PROBLEM TO SOLVE: Copy exactly the lines that run from the line containing "DRIVER1 pin IN2: GP9 -> GP3" to the end of the material below, both ends included.

________________________

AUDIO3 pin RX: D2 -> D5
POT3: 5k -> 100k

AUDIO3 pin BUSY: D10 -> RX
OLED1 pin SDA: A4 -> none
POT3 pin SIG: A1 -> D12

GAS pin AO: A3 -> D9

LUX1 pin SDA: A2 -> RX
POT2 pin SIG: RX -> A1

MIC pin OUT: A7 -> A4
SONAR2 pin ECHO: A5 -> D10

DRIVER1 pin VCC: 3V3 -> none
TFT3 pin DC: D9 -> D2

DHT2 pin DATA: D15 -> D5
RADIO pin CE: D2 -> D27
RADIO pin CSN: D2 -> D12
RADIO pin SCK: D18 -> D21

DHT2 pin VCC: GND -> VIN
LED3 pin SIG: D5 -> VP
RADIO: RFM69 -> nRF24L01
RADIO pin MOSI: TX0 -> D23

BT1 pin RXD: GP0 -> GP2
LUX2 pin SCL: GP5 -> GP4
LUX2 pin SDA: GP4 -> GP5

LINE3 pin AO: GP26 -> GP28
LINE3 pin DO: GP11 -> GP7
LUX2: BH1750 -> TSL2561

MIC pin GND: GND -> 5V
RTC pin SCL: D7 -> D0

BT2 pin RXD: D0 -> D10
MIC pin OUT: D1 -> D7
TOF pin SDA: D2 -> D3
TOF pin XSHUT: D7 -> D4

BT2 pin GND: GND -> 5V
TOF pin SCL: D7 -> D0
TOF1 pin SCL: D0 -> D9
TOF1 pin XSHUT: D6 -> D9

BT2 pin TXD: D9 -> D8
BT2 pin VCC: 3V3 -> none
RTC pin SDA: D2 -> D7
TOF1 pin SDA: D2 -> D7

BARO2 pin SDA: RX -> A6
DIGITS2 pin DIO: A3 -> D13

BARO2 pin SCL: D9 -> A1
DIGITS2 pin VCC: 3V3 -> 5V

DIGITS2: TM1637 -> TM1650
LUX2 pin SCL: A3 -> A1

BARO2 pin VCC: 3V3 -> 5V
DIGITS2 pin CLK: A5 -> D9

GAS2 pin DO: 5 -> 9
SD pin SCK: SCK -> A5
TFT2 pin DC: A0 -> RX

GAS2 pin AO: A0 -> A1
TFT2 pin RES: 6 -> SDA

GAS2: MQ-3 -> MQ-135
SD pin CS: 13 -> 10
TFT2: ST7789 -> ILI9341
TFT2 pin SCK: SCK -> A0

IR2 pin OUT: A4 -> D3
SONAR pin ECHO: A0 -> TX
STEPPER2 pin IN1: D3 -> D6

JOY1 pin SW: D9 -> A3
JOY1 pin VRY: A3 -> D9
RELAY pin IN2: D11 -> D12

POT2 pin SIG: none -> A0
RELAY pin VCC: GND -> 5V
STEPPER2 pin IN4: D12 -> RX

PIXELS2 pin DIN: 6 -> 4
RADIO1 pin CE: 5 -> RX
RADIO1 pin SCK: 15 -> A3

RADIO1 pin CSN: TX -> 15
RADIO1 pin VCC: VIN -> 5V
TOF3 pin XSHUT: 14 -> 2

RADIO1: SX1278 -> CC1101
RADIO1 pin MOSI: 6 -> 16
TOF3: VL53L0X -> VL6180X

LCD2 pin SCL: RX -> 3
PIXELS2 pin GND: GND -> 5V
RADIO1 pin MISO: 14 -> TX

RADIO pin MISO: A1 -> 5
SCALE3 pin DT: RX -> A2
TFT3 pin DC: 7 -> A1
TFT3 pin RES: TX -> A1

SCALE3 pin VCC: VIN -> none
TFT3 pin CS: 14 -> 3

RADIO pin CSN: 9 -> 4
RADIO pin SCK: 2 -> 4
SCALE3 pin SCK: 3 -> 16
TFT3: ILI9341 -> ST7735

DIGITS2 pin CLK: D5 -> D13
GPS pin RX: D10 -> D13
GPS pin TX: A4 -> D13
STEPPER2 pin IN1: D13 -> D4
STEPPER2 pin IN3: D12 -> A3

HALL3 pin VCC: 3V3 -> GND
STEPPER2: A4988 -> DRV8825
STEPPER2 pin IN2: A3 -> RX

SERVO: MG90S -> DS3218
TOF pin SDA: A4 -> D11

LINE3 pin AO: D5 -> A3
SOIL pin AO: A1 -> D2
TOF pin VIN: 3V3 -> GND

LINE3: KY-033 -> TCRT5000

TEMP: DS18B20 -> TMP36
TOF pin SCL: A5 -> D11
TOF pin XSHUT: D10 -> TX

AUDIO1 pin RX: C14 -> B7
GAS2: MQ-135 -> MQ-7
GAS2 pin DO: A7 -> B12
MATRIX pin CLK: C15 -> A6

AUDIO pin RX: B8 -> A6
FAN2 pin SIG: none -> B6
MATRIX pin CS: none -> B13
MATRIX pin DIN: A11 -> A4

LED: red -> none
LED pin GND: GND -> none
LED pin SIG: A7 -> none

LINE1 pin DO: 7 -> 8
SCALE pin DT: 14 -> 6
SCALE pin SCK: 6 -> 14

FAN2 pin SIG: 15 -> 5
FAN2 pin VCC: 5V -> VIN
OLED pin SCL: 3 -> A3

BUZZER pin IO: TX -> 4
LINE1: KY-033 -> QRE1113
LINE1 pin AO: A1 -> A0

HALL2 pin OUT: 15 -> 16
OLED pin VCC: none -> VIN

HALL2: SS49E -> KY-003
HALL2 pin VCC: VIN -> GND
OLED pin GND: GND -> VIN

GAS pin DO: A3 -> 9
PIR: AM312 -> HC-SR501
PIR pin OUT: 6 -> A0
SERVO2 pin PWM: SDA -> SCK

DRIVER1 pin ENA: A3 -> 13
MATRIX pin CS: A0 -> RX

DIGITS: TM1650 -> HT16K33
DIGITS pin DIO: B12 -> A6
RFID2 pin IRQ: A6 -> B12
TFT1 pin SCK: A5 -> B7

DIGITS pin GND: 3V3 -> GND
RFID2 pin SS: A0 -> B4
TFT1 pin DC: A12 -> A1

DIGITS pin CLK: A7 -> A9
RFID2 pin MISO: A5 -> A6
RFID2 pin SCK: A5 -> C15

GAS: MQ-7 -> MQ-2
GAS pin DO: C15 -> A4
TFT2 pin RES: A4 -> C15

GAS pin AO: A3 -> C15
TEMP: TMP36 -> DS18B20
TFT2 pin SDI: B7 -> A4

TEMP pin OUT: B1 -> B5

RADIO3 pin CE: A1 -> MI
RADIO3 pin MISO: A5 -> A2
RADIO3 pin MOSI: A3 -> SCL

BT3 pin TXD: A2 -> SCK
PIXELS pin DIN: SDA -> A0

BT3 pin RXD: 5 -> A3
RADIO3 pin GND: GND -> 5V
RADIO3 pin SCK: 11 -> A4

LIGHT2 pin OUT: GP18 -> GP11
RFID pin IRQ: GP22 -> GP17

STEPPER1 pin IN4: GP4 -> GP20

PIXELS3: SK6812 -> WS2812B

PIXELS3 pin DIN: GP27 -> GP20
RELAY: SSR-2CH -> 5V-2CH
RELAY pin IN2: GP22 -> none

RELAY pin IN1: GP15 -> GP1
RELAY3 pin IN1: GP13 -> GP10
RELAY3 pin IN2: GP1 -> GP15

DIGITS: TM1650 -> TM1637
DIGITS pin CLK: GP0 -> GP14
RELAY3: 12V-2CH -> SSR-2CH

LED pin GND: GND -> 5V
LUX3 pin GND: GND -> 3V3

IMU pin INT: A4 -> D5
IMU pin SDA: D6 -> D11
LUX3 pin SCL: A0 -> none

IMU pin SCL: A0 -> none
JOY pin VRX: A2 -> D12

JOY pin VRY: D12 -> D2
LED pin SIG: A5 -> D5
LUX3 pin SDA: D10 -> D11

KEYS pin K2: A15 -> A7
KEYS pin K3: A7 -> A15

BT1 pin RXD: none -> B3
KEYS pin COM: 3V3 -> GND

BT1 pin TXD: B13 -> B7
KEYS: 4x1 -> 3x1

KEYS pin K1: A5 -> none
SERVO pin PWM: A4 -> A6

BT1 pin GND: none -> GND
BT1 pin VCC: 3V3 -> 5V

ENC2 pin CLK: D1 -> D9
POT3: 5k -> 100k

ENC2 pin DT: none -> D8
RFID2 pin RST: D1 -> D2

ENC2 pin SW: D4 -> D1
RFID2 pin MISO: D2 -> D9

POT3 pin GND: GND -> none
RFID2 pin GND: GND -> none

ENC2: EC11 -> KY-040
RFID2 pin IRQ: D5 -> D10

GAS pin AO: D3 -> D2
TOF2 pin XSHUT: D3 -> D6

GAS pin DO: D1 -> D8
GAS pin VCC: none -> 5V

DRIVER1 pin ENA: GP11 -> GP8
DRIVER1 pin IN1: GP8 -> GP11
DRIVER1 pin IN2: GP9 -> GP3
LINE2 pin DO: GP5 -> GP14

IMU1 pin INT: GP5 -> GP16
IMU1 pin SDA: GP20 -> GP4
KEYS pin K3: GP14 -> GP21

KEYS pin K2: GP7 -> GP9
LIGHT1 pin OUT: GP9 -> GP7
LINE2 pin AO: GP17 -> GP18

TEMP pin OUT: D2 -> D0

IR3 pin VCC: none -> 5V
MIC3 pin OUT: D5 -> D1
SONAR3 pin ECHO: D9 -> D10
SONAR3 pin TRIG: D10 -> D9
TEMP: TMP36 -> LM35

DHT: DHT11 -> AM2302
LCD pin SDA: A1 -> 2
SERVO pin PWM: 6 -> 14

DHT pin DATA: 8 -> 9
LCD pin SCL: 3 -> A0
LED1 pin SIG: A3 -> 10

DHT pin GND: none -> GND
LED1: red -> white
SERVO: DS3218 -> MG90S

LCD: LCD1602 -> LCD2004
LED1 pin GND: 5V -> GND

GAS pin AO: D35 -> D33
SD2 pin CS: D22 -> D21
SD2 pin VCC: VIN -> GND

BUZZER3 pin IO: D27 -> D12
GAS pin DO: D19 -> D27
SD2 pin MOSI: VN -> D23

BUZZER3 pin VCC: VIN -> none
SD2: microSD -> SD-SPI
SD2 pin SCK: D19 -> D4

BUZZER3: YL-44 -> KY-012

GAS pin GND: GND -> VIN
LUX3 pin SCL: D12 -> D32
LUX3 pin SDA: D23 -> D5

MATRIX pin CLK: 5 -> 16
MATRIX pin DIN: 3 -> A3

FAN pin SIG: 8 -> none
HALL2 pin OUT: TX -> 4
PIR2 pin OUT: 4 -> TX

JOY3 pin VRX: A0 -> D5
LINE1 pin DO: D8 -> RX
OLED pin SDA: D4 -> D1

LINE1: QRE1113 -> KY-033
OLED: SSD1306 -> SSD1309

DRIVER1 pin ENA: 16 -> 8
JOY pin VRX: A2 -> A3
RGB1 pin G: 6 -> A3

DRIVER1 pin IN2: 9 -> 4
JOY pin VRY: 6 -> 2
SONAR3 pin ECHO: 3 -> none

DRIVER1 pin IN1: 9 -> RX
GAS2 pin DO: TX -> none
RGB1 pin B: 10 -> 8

________________________

OUTPUT FOR THIS EXERCISE:
DRIVER1 pin IN2: GP9 -> GP3
LINE2 pin DO: GP5 -> GP14

IMU1 pin INT: GP5 -> GP16
IMU1 pin SDA: GP20 -> GP4
KEYS pin K3: GP14 -> GP21

KEYS pin K2: GP7 -> GP9
LIGHT1 pin OUT: GP9 -> GP7
LINE2 pin AO: GP17 -> GP18

TEMP pin OUT: D2 -> D0

IR3 pin VCC: none -> 5V
MIC3 pin OUT: D5 -> D1
SONAR3 pin ECHO: D9 -> D10
SONAR3 pin TRIG: D10 -> D9
TEMP: TMP36 -> LM35

DHT: DHT11 -> AM2302
LCD pin SDA: A1 -> 2
SERVO pin PWM: 6 -> 14

DHT pin DATA: 8 -> 9
LCD pin SCL: 3 -> A0
LED1 pin SIG: A3 -> 10

DHT pin GND: none -> GND
LED1: red -> white
SERVO: DS3218 -> MG90S

LCD: LCD1602 -> LCD2004
LED1 pin GND: 5V -> GND

GAS pin AO: D35 -> D33
SD2 pin CS: D22 -> D21
SD2 pin VCC: VIN -> GND

BUZZER3 pin IO: D27 -> D12
GAS pin DO: D19 -> D27
SD2 pin MOSI: VN -> D23

BUZZER3 pin VCC: VIN -> none
SD2: microSD -> SD-SPI
SD2 pin SCK: D19 -> D4

BUZZER3: YL-44 -> KY-012

GAS pin GND: GND -> VIN
LUX3 pin SCL: D12 -> D32
LUX3 pin SDA: D23 -> D5

MATRIX pin CLK: 5 -> 16
MATRIX pin DIN: 3 -> A3

FAN pin SIG: 8 -> none
HALL2 pin OUT: TX -> 4
PIR2 pin OUT: 4 -> TX

JOY3 pin VRX: A0 -> D5
LINE1 pin DO: D8 -> RX
OLED pin SDA: D4 -> D1

LINE1: QRE1113 -> KY-033
OLED: SSD1306 -> SSD1309

DRIVER1 pin ENA: 16 -> 8
JOY pin VRX: A2 -> A3
RGB1 pin G: 6 -> A3

DRIVER1 pin IN2: 9 -> 4
JOY pin VRY: 6 -> 2
SONAR3 pin ECHO: 3 -> none

DRIVER1 pin IN1: 9 -> RX
GAS2 pin DO: TX -> none
RGB1 pin B: 10 -> 8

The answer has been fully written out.